=== PROBLEM DETAILS ===
Extract each line of the records below that contains the word "none".

=== DATA FOR ANALYSIS ===
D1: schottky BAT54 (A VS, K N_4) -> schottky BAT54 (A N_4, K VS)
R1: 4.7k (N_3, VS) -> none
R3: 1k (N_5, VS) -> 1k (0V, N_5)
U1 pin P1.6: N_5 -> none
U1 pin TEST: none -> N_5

=== RESULT FOR THIS TASK ===
R1: 4.7k (N_3, VS) -> none
U1 pin P1.6: N_5 -> none
U1 pin TEST: none -> N_5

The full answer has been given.